┏━━

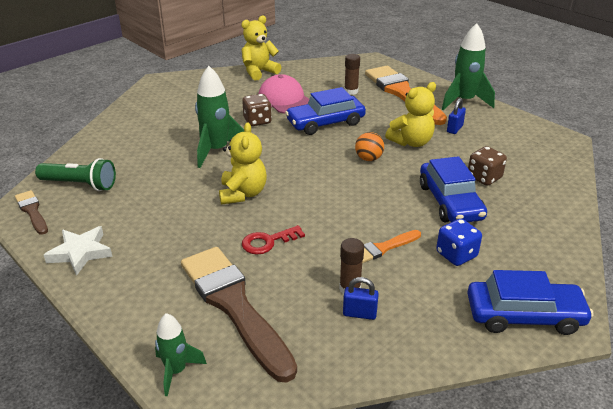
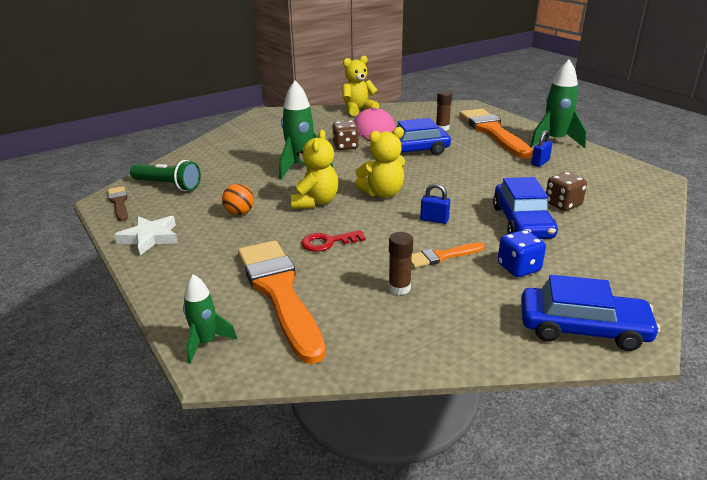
camera: 10 degrees right, 5 degrees down
brown brush [181,247,297,383] -> orange brush [238,240,326,364]
blue padlock [343,277,379,320] -> blue padlock moved to [420,183,450,224]
orange ball [355,132,384,161] -> orange ball moved to [222,183,254,215]
yellow teddy bear [385,82,436,147] -> yellow teddy bear moved to [355,127,405,198]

┗━━

▸ Instructions to follow: Transcribe every entry word for word, excluding images.

▸ Result of this task:
camera: 10 degrees right, 5 degrees down
brown brush [181,247,297,383] -> orange brush [238,240,326,364]
blue padlock [343,277,379,320] -> blue padlock moved to [420,183,450,224]
orange ball [355,132,384,161] -> orange ball moved to [222,183,254,215]
yellow teddy bear [385,82,436,147] -> yellow teddy bear moved to [355,127,405,198]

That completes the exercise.